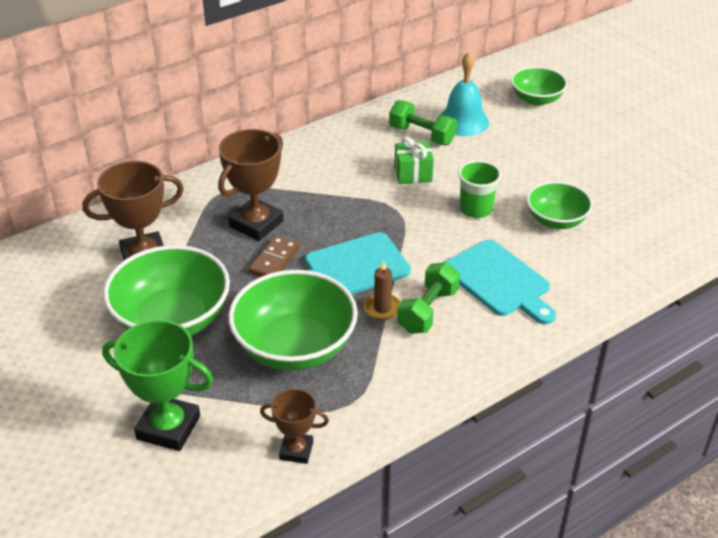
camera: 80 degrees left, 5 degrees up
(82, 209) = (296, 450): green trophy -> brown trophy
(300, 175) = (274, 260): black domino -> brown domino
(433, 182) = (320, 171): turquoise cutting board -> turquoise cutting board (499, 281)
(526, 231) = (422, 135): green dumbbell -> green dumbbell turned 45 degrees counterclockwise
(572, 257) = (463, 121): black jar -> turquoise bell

==

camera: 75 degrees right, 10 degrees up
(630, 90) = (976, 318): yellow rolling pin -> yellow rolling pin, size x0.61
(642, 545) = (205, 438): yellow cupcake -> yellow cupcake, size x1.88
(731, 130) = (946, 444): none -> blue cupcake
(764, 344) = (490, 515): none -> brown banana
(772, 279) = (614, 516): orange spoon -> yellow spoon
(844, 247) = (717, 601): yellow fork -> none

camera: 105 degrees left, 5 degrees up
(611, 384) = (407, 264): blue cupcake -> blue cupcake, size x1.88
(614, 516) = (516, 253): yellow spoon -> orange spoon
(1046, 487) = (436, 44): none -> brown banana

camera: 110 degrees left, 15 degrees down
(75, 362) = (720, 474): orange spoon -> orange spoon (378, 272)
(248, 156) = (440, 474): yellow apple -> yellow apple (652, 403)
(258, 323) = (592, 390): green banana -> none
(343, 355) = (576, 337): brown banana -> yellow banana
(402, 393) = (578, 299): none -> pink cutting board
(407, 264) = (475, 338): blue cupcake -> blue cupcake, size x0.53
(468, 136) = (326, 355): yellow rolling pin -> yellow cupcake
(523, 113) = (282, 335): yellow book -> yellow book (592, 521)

### WHAT THE TASK REQUIRES
Extract exactly and only the lines above from the line containing "camera: 80 degrees left, 5 degrees up" through the line containing "(572, 257) = (463, 121): black", both end lines included.

### THE COMPLETED TASK
camera: 80 degrees left, 5 degrees up
(82, 209) = (296, 450): green trophy -> brown trophy
(300, 175) = (274, 260): black domino -> brown domino
(433, 182) = (320, 171): turquoise cutting board -> turquoise cutting board (499, 281)
(526, 231) = (422, 135): green dumbbell -> green dumbbell turned 45 degrees counterclockwise
(572, 257) = (463, 121): black jar -> turquoise bell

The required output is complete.